* _YOUR TASK_: Using the material below, copy every line where "degrees" appears.

* _RECORDED DATA_:
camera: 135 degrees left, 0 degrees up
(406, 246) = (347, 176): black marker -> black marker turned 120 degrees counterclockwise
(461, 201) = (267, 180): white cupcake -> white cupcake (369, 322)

* _SOLUTION_:
camera: 135 degrees left, 0 degrees up
(406, 246) = (347, 176): black marker -> black marker turned 120 degrees counterclockwise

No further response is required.